| Records provided |
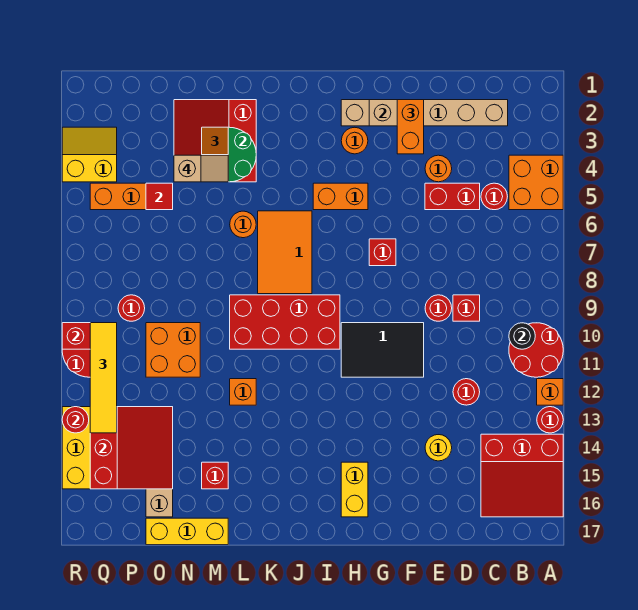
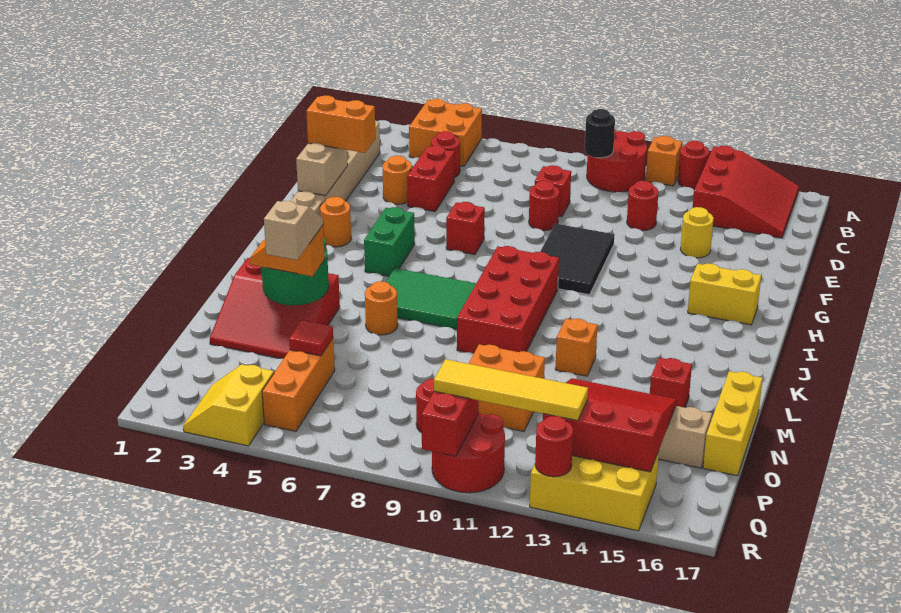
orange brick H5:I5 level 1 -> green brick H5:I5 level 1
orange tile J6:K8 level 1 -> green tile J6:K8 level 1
...
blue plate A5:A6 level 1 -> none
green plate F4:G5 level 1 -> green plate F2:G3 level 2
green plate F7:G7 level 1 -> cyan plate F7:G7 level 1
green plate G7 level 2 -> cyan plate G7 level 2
==
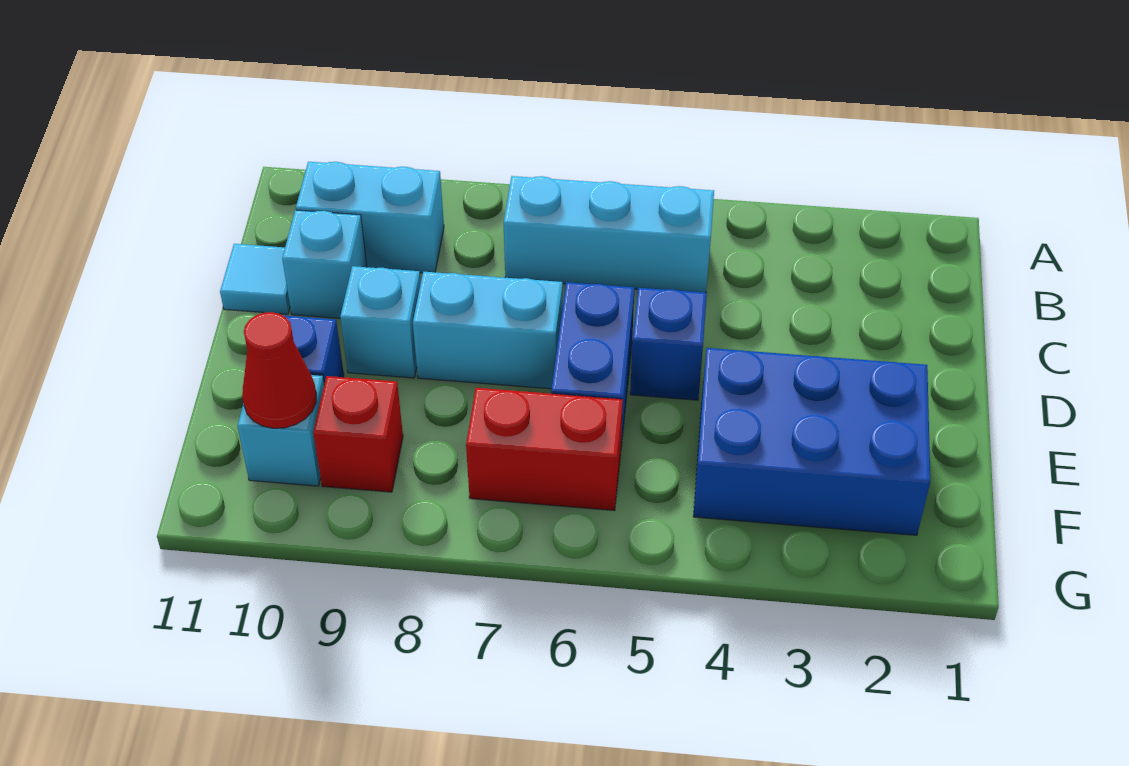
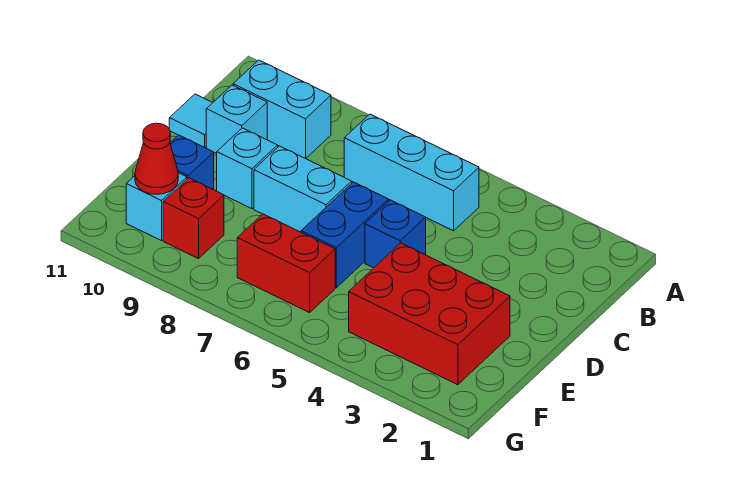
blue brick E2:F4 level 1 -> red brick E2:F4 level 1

| Task |
Return exactly the lines above from the line that has "green plate F4:G5" through the line that has "green plate G7", inclusive, and nothing else.

| Answer section |
green plate F4:G5 level 1 -> green plate F2:G3 level 2
green plate F7:G7 level 1 -> cyan plate F7:G7 level 1
green plate G7 level 2 -> cyan plate G7 level 2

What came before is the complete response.